[[ Data, beginning ]]

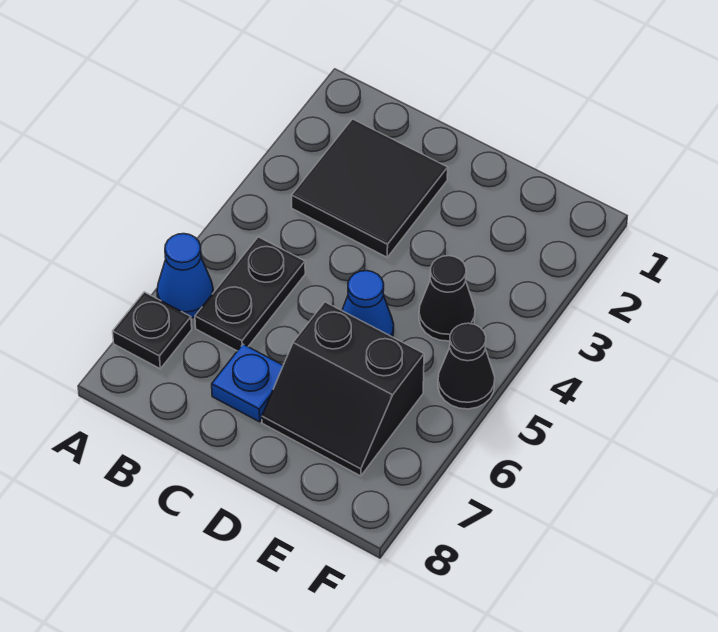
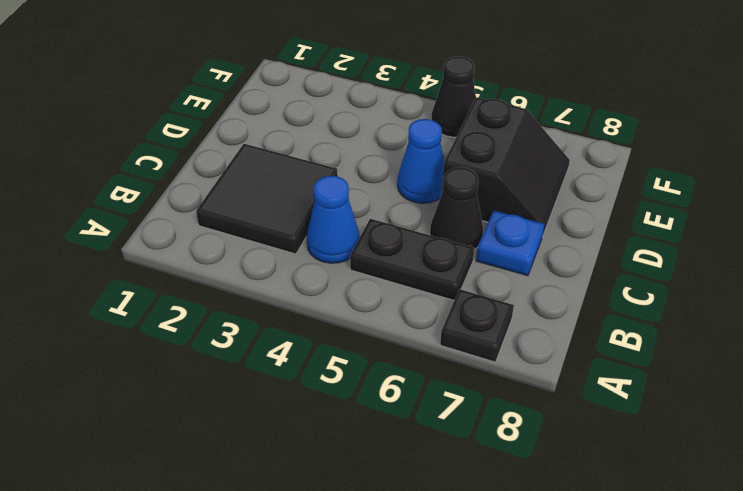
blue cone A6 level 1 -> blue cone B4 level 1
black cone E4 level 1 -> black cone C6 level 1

[[ Data, end ]]
[[ Data, beginning ]]

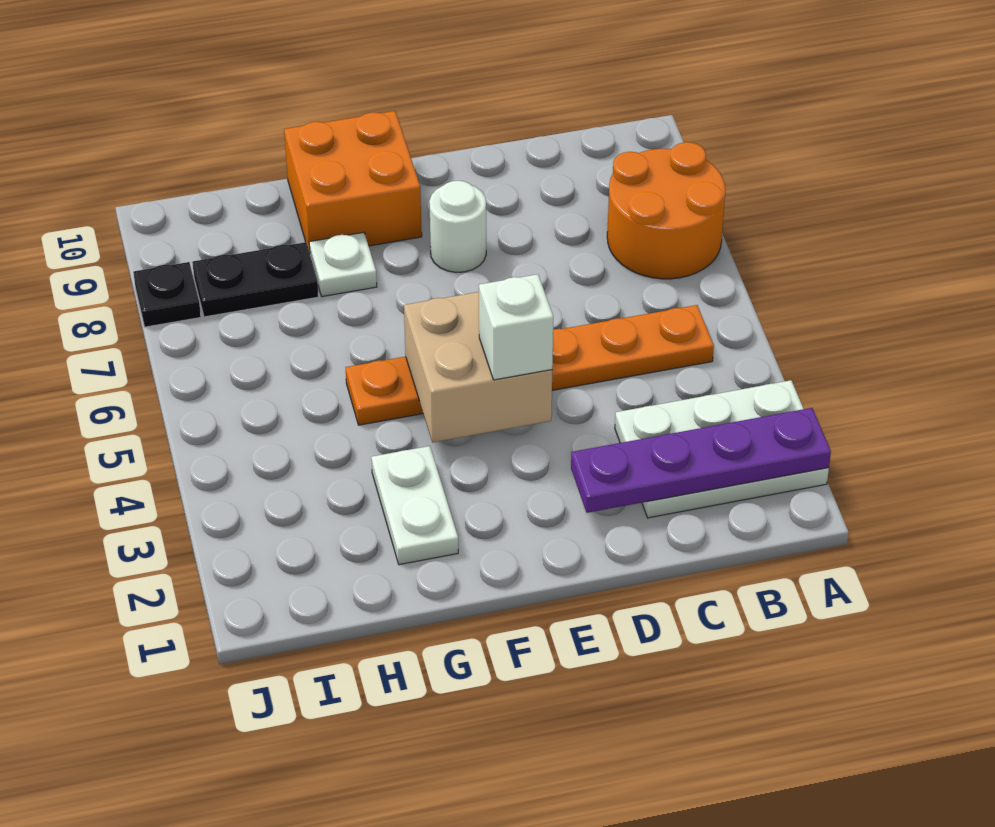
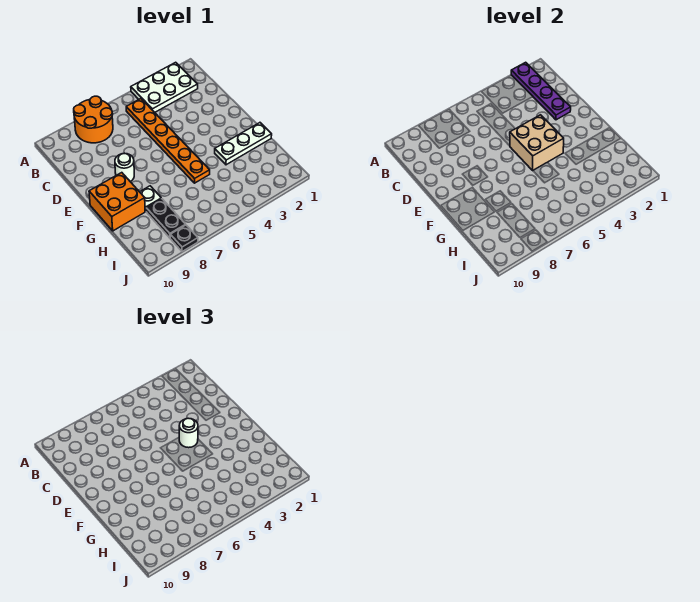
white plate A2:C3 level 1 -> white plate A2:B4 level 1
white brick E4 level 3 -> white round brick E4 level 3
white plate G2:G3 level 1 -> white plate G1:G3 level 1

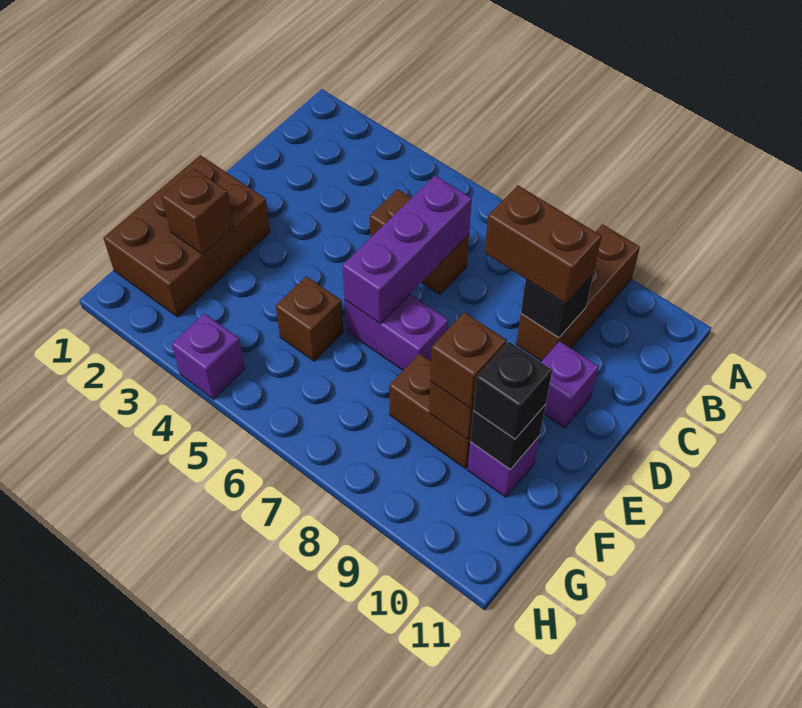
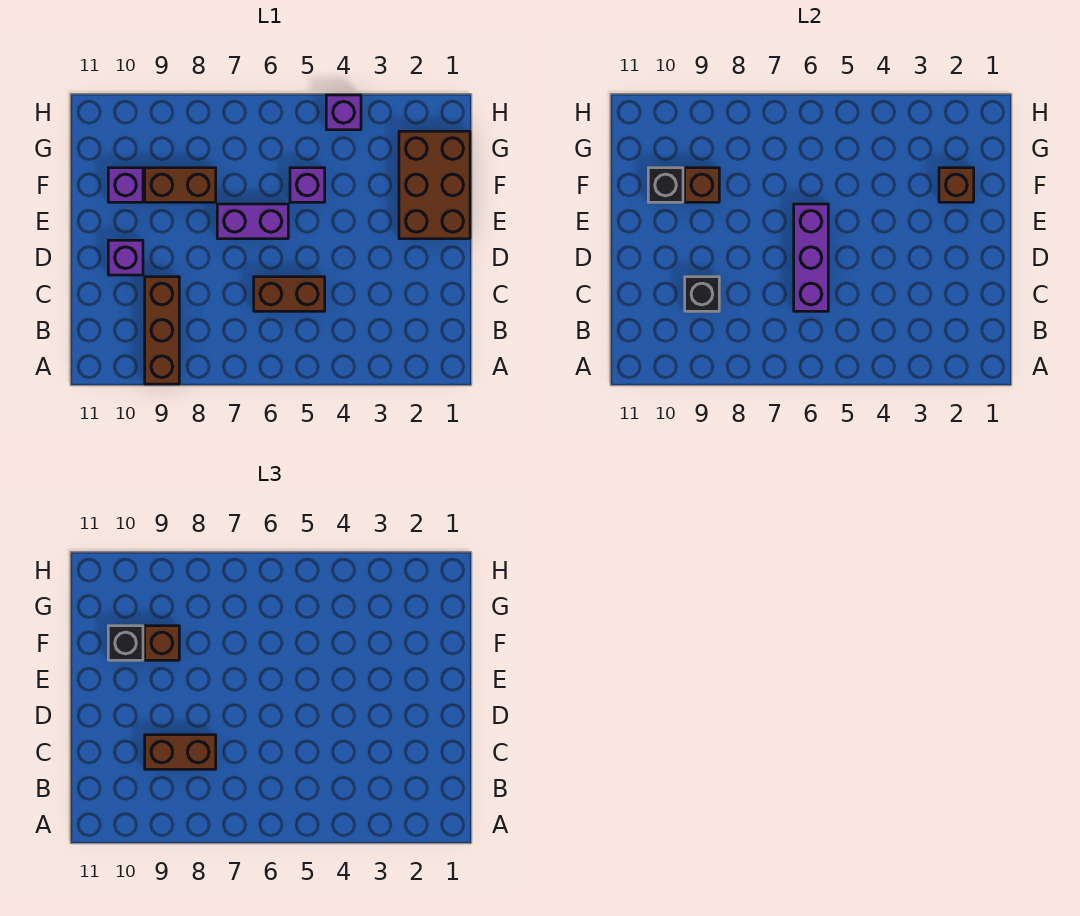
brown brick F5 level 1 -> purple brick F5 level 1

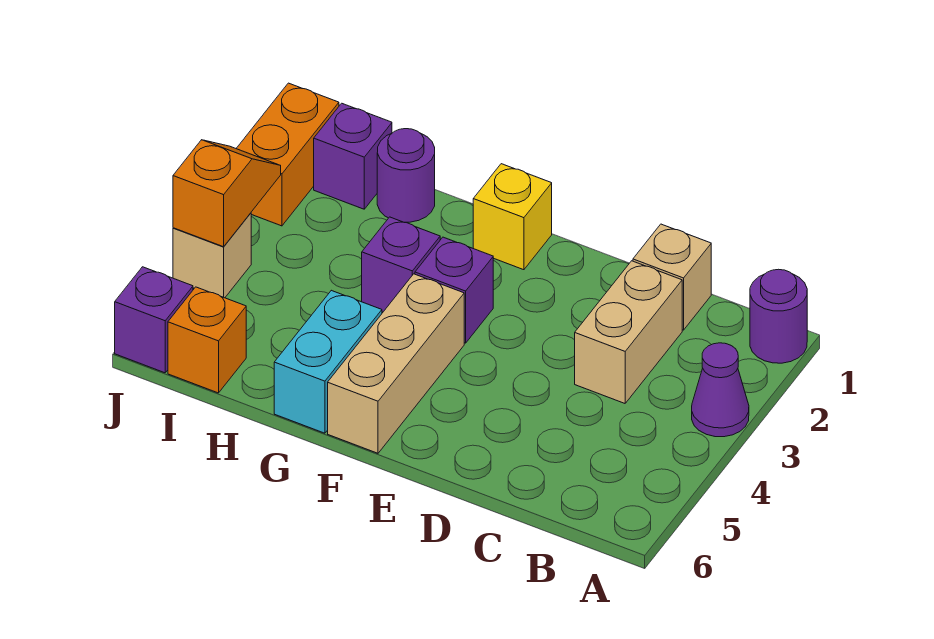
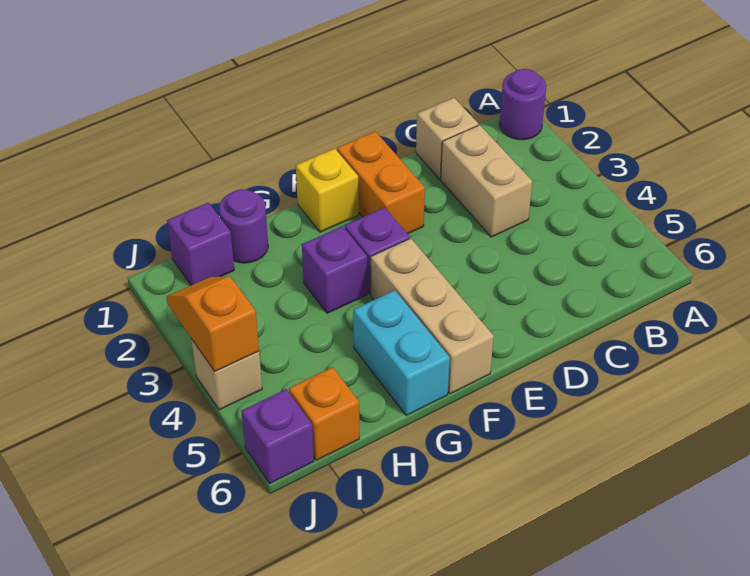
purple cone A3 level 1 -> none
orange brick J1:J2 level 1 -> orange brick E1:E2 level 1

[[ Data, end ]]

__Problem to solve__: Quote the lines above exactly, starting with the one that has "brown brick F5" and ending with the one that has "orange brick J1:J2"; drop the pictures and include nothing else.

__Response__:
brown brick F5 level 1 -> purple brick F5 level 1

purple cone A3 level 1 -> none
orange brick J1:J2 level 1 -> orange brick E1:E2 level 1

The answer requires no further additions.